WHAT TO WORK ON ->
Each entry below should be retyped exactly, with nothing omitted.
=== Section Start ===
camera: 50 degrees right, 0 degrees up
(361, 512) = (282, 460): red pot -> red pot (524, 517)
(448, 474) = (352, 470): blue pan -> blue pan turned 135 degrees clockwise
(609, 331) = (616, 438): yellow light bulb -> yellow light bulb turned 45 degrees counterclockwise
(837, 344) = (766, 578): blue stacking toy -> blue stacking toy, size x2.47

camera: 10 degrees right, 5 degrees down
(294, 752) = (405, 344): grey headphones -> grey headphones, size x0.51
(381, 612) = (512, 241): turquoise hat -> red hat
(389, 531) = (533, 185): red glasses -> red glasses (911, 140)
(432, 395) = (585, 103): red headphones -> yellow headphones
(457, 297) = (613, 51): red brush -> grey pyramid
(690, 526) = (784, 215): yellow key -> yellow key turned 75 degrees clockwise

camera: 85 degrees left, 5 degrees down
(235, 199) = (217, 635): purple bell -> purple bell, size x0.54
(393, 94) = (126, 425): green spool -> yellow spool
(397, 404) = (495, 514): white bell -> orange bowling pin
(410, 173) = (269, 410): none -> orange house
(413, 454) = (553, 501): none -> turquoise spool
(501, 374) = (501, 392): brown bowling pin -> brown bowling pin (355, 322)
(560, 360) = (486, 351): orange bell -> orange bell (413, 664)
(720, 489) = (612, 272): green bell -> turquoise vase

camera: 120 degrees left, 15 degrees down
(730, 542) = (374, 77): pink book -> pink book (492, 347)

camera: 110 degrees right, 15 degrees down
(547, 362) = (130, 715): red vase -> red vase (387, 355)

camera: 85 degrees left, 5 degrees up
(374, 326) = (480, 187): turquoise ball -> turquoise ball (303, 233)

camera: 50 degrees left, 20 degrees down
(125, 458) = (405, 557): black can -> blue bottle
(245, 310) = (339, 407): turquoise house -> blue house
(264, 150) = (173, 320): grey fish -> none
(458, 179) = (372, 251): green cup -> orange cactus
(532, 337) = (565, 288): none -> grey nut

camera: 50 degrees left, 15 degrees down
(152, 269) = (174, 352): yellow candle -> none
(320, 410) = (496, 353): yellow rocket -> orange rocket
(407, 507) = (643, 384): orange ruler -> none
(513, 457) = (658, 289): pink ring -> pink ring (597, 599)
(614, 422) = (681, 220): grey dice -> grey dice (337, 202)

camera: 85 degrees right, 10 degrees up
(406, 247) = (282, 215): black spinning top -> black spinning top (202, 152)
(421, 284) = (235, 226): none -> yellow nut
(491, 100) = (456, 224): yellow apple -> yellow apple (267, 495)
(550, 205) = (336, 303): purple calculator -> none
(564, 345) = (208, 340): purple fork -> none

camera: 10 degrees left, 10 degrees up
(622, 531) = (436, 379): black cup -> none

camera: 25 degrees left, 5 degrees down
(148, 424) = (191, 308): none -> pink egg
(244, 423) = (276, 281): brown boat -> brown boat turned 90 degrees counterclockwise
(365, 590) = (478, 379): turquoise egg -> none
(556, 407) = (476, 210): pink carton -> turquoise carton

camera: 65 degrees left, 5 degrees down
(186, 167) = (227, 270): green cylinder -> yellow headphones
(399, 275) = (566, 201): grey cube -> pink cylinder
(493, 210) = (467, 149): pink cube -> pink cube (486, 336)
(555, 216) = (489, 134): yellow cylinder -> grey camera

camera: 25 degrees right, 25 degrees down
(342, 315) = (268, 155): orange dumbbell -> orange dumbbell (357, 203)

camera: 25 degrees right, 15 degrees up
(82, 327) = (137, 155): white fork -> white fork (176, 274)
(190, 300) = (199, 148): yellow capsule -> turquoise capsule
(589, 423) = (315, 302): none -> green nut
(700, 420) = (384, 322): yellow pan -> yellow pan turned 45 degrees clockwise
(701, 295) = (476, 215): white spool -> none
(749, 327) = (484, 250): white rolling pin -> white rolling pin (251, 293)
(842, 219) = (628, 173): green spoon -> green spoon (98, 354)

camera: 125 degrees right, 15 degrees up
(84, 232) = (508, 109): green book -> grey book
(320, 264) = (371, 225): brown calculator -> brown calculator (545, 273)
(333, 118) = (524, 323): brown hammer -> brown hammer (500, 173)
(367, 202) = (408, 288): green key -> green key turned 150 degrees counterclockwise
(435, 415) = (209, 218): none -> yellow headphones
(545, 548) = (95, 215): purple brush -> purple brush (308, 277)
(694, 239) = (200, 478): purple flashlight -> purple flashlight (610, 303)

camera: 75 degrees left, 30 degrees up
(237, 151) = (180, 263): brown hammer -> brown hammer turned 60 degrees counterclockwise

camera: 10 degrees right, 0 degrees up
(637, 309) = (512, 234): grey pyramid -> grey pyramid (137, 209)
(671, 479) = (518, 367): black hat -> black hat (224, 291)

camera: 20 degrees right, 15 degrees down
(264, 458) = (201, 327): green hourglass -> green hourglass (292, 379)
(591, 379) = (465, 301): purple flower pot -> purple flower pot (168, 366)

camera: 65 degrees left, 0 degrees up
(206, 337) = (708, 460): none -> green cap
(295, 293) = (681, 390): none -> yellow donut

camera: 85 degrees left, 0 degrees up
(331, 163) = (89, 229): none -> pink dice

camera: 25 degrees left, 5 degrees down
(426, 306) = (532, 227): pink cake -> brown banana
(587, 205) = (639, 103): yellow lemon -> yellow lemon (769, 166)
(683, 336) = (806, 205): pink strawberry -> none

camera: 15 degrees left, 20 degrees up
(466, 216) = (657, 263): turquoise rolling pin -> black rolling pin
=== Section End ===
TASK SOLUTION ->
camera: 50 degrees right, 0 degrees up
(361, 512) = (282, 460): red pot -> red pot (524, 517)
(448, 474) = (352, 470): blue pan -> blue pan turned 135 degrees clockwise
(609, 331) = (616, 438): yellow light bulb -> yellow light bulb turned 45 degrees counterclockwise
(837, 344) = (766, 578): blue stacking toy -> blue stacking toy, size x2.47

camera: 10 degrees right, 5 degrees down
(294, 752) = (405, 344): grey headphones -> grey headphones, size x0.51
(381, 612) = (512, 241): turquoise hat -> red hat
(389, 531) = (533, 185): red glasses -> red glasses (911, 140)
(432, 395) = (585, 103): red headphones -> yellow headphones
(457, 297) = (613, 51): red brush -> grey pyramid
(690, 526) = (784, 215): yellow key -> yellow key turned 75 degrees clockwise

camera: 85 degrees left, 5 degrees down
(235, 199) = (217, 635): purple bell -> purple bell, size x0.54
(393, 94) = (126, 425): green spool -> yellow spool
(397, 404) = (495, 514): white bell -> orange bowling pin
(410, 173) = (269, 410): none -> orange house
(413, 454) = (553, 501): none -> turquoise spool
(501, 374) = (501, 392): brown bowling pin -> brown bowling pin (355, 322)
(560, 360) = (486, 351): orange bell -> orange bell (413, 664)
(720, 489) = (612, 272): green bell -> turquoise vase

camera: 120 degrees left, 15 degrees down
(730, 542) = (374, 77): pink book -> pink book (492, 347)

camera: 110 degrees right, 15 degrees down
(547, 362) = (130, 715): red vase -> red vase (387, 355)

camera: 85 degrees left, 5 degrees up
(374, 326) = (480, 187): turquoise ball -> turquoise ball (303, 233)

camera: 50 degrees left, 20 degrees down
(125, 458) = (405, 557): black can -> blue bottle
(245, 310) = (339, 407): turquoise house -> blue house
(264, 150) = (173, 320): grey fish -> none
(458, 179) = (372, 251): green cup -> orange cactus
(532, 337) = (565, 288): none -> grey nut

camera: 50 degrees left, 15 degrees down
(152, 269) = (174, 352): yellow candle -> none
(320, 410) = (496, 353): yellow rocket -> orange rocket
(407, 507) = (643, 384): orange ruler -> none
(513, 457) = (658, 289): pink ring -> pink ring (597, 599)
(614, 422) = (681, 220): grey dice -> grey dice (337, 202)

camera: 85 degrees right, 10 degrees up
(406, 247) = (282, 215): black spinning top -> black spinning top (202, 152)
(421, 284) = (235, 226): none -> yellow nut
(491, 100) = (456, 224): yellow apple -> yellow apple (267, 495)
(550, 205) = (336, 303): purple calculator -> none
(564, 345) = (208, 340): purple fork -> none

camera: 10 degrees left, 10 degrees up
(622, 531) = (436, 379): black cup -> none

camera: 25 degrees left, 5 degrees down
(148, 424) = (191, 308): none -> pink egg
(244, 423) = (276, 281): brown boat -> brown boat turned 90 degrees counterclockwise
(365, 590) = (478, 379): turquoise egg -> none
(556, 407) = (476, 210): pink carton -> turquoise carton

camera: 65 degrees left, 5 degrees down
(186, 167) = (227, 270): green cylinder -> yellow headphones
(399, 275) = (566, 201): grey cube -> pink cylinder
(493, 210) = (467, 149): pink cube -> pink cube (486, 336)
(555, 216) = (489, 134): yellow cylinder -> grey camera

camera: 25 degrees right, 25 degrees down
(342, 315) = (268, 155): orange dumbbell -> orange dumbbell (357, 203)

camera: 25 degrees right, 15 degrees up
(82, 327) = (137, 155): white fork -> white fork (176, 274)
(190, 300) = (199, 148): yellow capsule -> turquoise capsule
(589, 423) = (315, 302): none -> green nut
(700, 420) = (384, 322): yellow pan -> yellow pan turned 45 degrees clockwise
(701, 295) = (476, 215): white spool -> none
(749, 327) = (484, 250): white rolling pin -> white rolling pin (251, 293)
(842, 219) = (628, 173): green spoon -> green spoon (98, 354)

camera: 125 degrees right, 15 degrees up
(84, 232) = (508, 109): green book -> grey book
(320, 264) = (371, 225): brown calculator -> brown calculator (545, 273)
(333, 118) = (524, 323): brown hammer -> brown hammer (500, 173)
(367, 202) = (408, 288): green key -> green key turned 150 degrees counterclockwise
(435, 415) = (209, 218): none -> yellow headphones
(545, 548) = (95, 215): purple brush -> purple brush (308, 277)
(694, 239) = (200, 478): purple flashlight -> purple flashlight (610, 303)

camera: 75 degrees left, 30 degrees up
(237, 151) = (180, 263): brown hammer -> brown hammer turned 60 degrees counterclockwise

camera: 10 degrees right, 0 degrees up
(637, 309) = (512, 234): grey pyramid -> grey pyramid (137, 209)
(671, 479) = (518, 367): black hat -> black hat (224, 291)

camera: 20 degrees right, 15 degrees down
(264, 458) = (201, 327): green hourglass -> green hourglass (292, 379)
(591, 379) = (465, 301): purple flower pot -> purple flower pot (168, 366)

camera: 65 degrees left, 0 degrees up
(206, 337) = (708, 460): none -> green cap
(295, 293) = (681, 390): none -> yellow donut

camera: 85 degrees left, 0 degrees up
(331, 163) = (89, 229): none -> pink dice

camera: 25 degrees left, 5 degrees down
(426, 306) = (532, 227): pink cake -> brown banana
(587, 205) = (639, 103): yellow lemon -> yellow lemon (769, 166)
(683, 336) = (806, 205): pink strawberry -> none

camera: 15 degrees left, 20 degrees up
(466, 216) = (657, 263): turquoise rolling pin -> black rolling pin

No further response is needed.